The problem - Output the data verbatim, minus the images.

Working data -
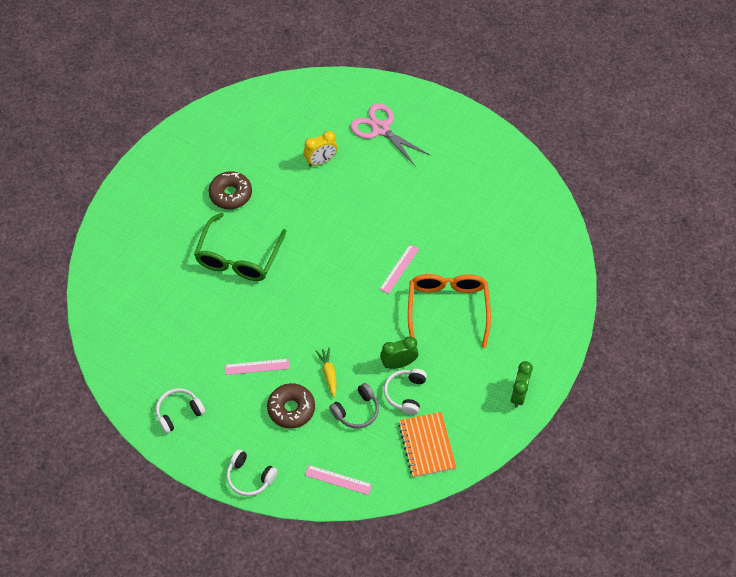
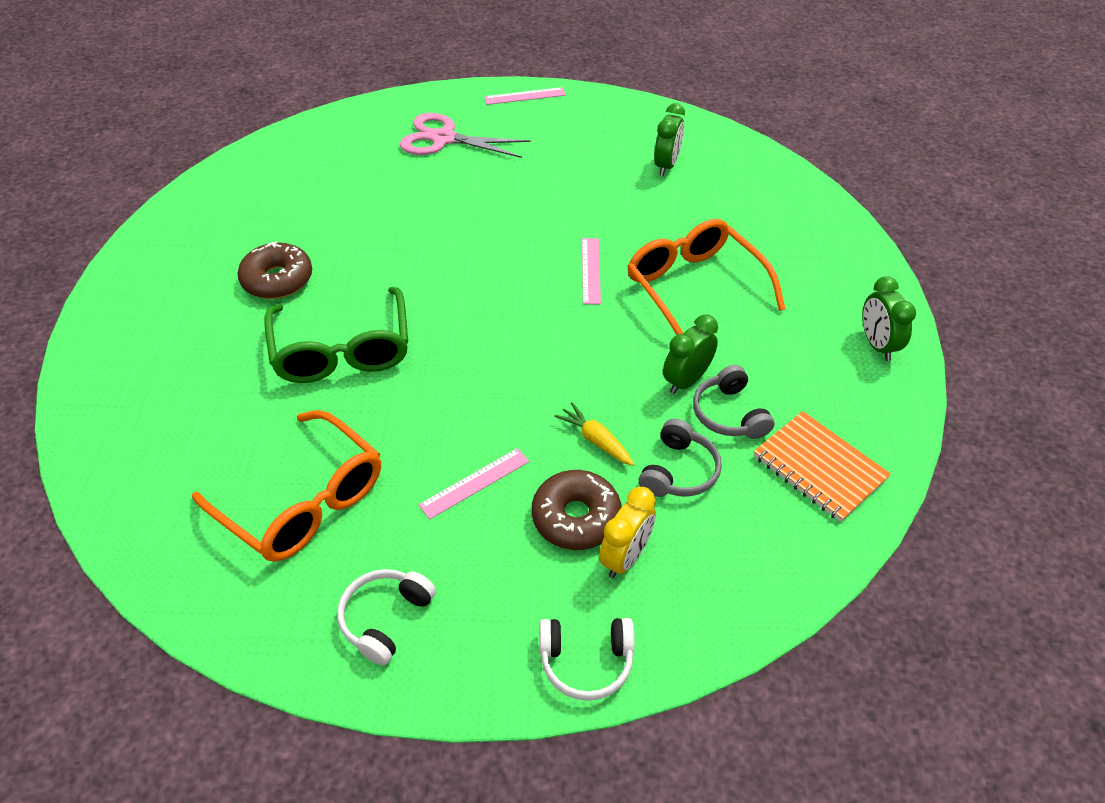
camera: 30 degrees left, 10 degrees down
yellow clock [303,131,338,167] -> yellow clock moved to [599,487,656,578]
pink ruler [305,465,372,495] -> pink ruler moved to [484,87,565,105]
white headphones [384,369,427,415] -> grey headphones [693,365,774,439]
none -> orange glasses [192,410,381,562]
none -> green clock [654,103,685,176]

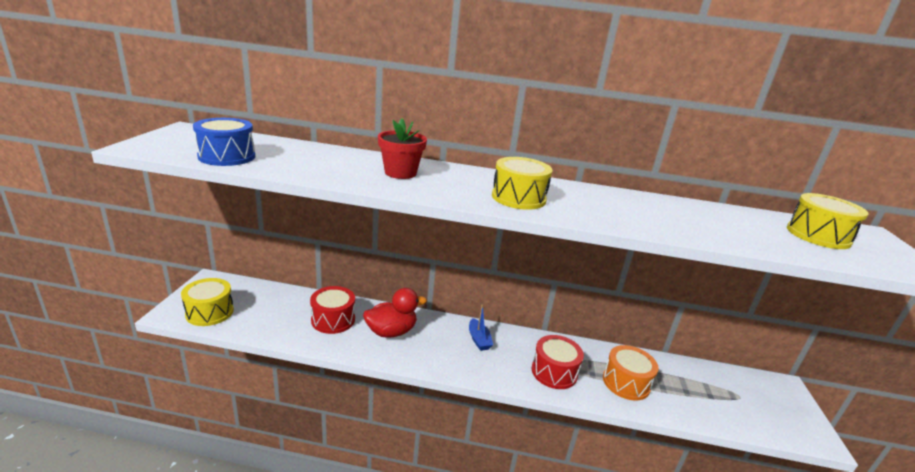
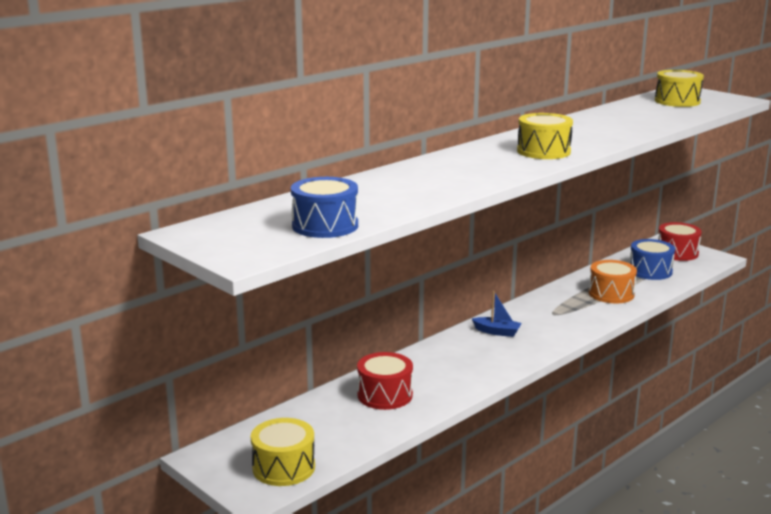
camera: 50 degrees left, 5 degrees down
red duck [363,288,427,338] -> none
red flower pot [378,118,427,179] -> none
red drum [531,335,584,389] -> red drum moved to [658,222,702,261]
none -> blue drum [630,239,675,280]

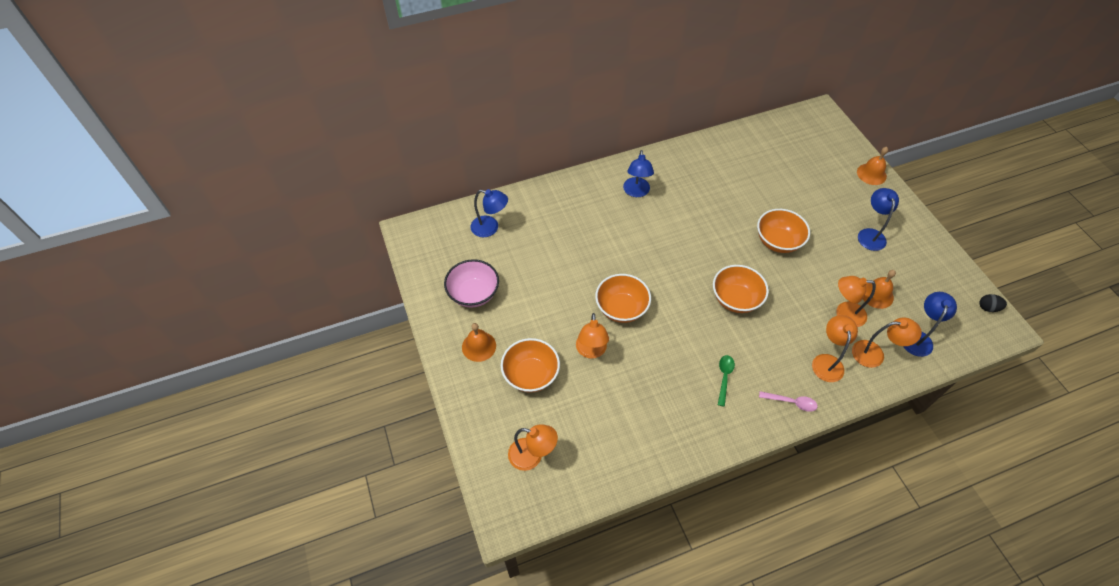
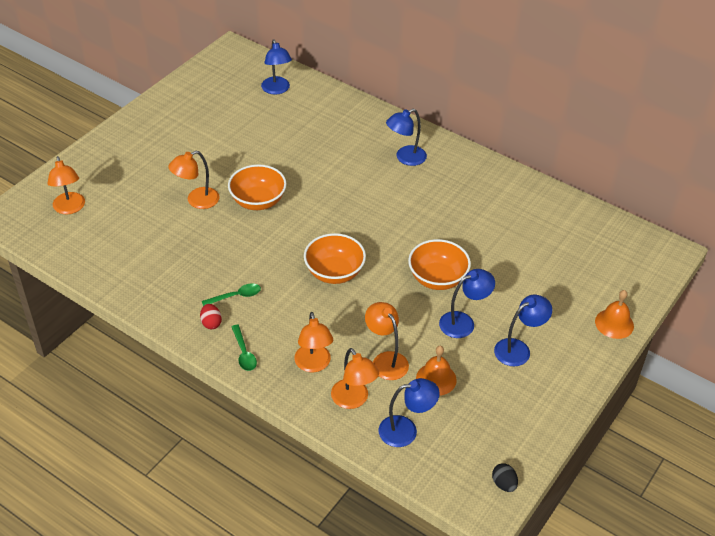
camera: 55 degrees right, 10 degrees down
pink bowl [444,259,499,308] -> none
orange bell [462,323,496,362] -> none
orange bowl [501,338,560,393] -> none
pink spoon [759,391,818,412] -> green spoon [232,325,257,371]
orange lamp [812,315,858,382] -> orange lamp turned 105 degrees clockwise [294,312,333,372]
none -> red egg [200,304,222,329]
none -> blue lamp [439,269,495,338]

Answer to the exercise -
camera: 30 degrees left, 10 degrees down
yellow clock [303,131,338,167] -> yellow clock moved to [599,487,656,578]
pink ruler [305,465,372,495] -> pink ruler moved to [484,87,565,105]
white headphones [384,369,427,415] -> grey headphones [693,365,774,439]
none -> orange glasses [192,410,381,562]
none -> green clock [654,103,685,176]

camera: 50 degrees left, 5 degrees down
red duck [363,288,427,338] -> none
red flower pot [378,118,427,179] -> none
red drum [531,335,584,389] -> red drum moved to [658,222,702,261]
none -> blue drum [630,239,675,280]

camera: 55 degrees right, 10 degrees down
pink bowl [444,259,499,308] -> none
orange bell [462,323,496,362] -> none
orange bowl [501,338,560,393] -> none
pink spoon [759,391,818,412] -> green spoon [232,325,257,371]
orange lamp [812,315,858,382] -> orange lamp turned 105 degrees clockwise [294,312,333,372]
none -> red egg [200,304,222,329]
none -> blue lamp [439,269,495,338]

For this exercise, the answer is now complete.